[Instructions for the task] Reproduce only the lines of the material below that start at the line containing "U5: NAND CD4011" and stop at the line containing "U9: XOR 74LS86". Keep both end lines.

--*--

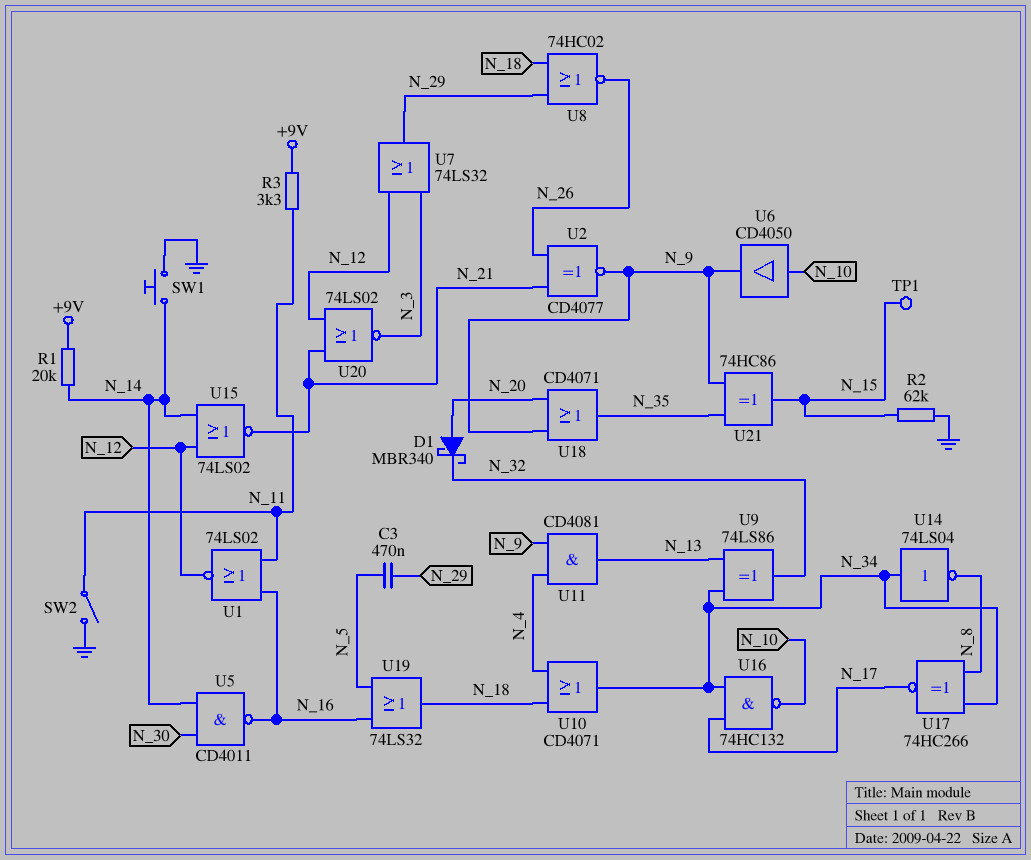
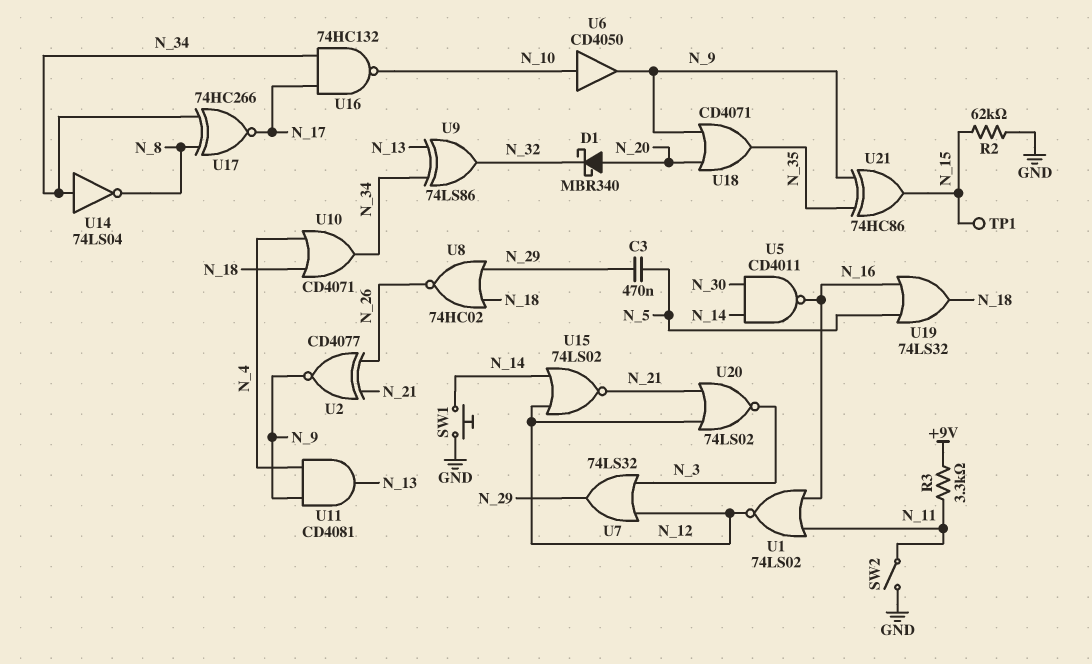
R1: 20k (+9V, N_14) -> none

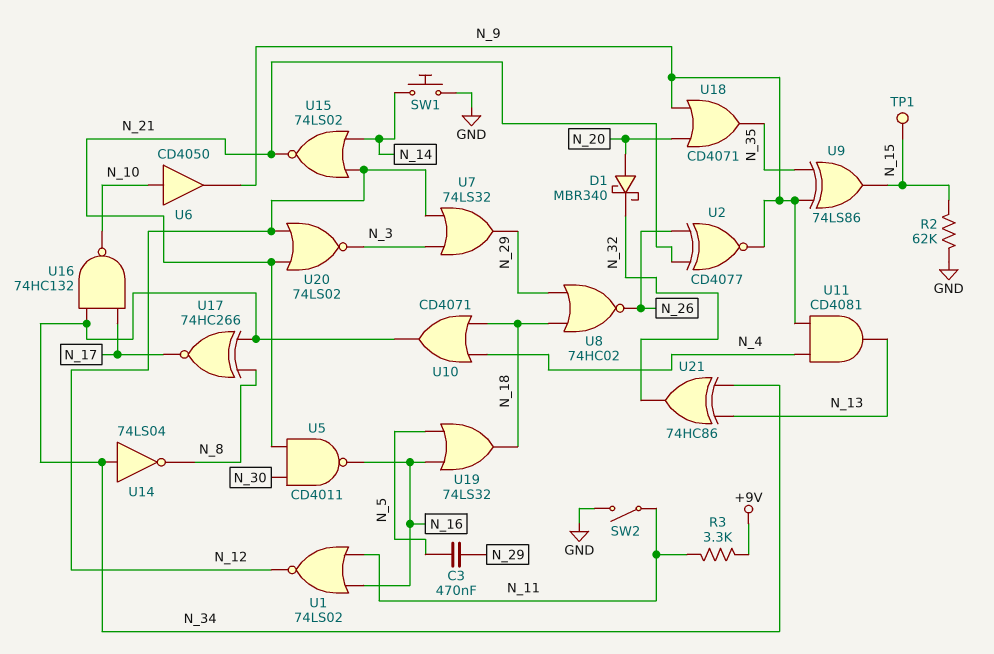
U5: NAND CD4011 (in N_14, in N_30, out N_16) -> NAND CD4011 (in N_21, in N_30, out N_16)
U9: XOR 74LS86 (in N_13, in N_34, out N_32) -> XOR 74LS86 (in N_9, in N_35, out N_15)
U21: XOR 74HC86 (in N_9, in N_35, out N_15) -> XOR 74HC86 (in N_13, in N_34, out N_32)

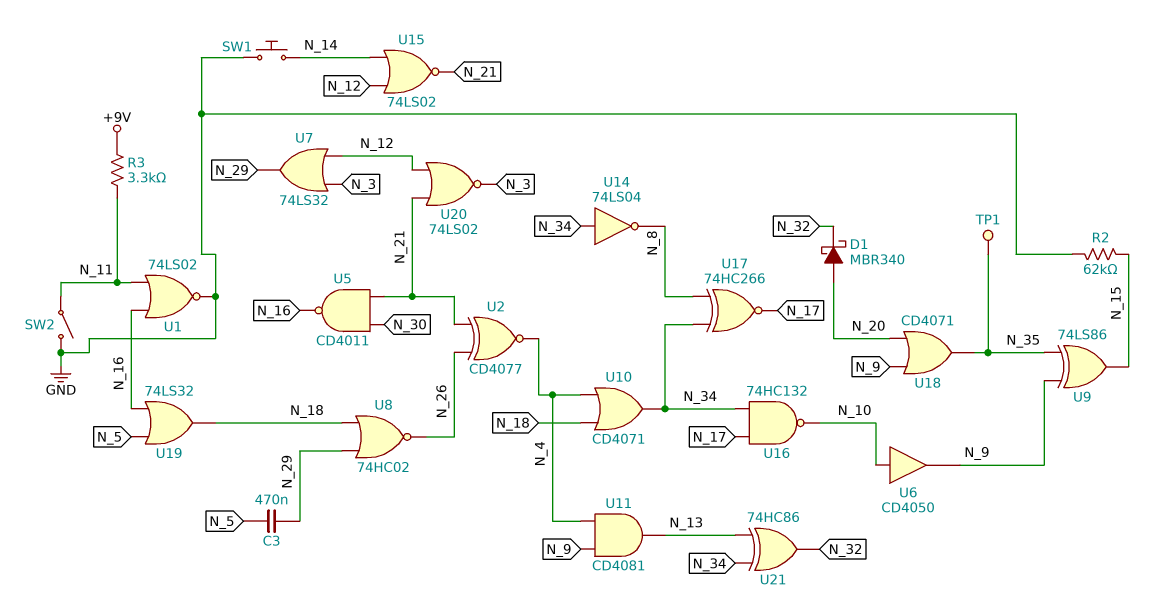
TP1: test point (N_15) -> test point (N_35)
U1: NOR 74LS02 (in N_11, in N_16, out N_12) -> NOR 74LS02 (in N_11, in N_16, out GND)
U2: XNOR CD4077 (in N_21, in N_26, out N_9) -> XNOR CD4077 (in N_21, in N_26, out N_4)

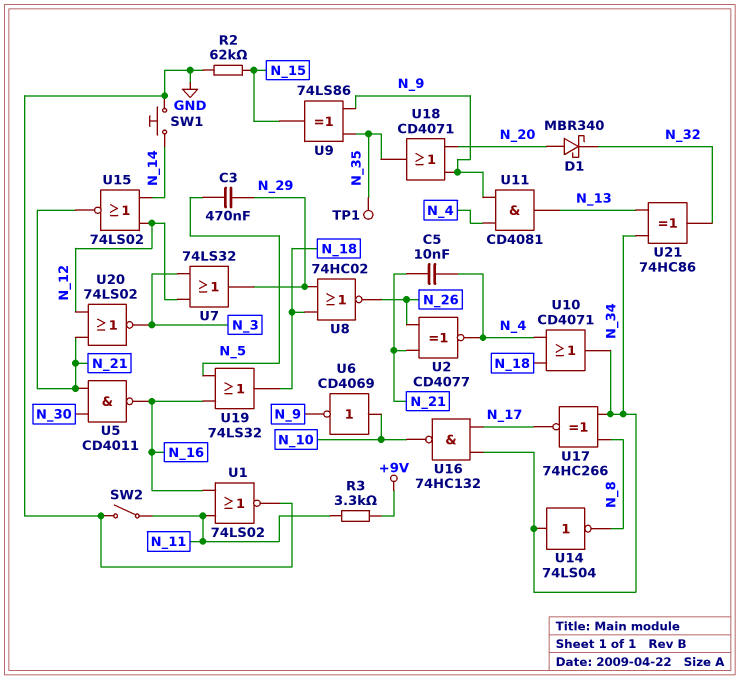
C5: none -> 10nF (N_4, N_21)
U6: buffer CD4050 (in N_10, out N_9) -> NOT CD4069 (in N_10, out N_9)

--*--

[Task response]
U5: NAND CD4011 (in N_14, in N_30, out N_16) -> NAND CD4011 (in N_21, in N_30, out N_16)
U9: XOR 74LS86 (in N_13, in N_34, out N_32) -> XOR 74LS86 (in N_9, in N_35, out N_15)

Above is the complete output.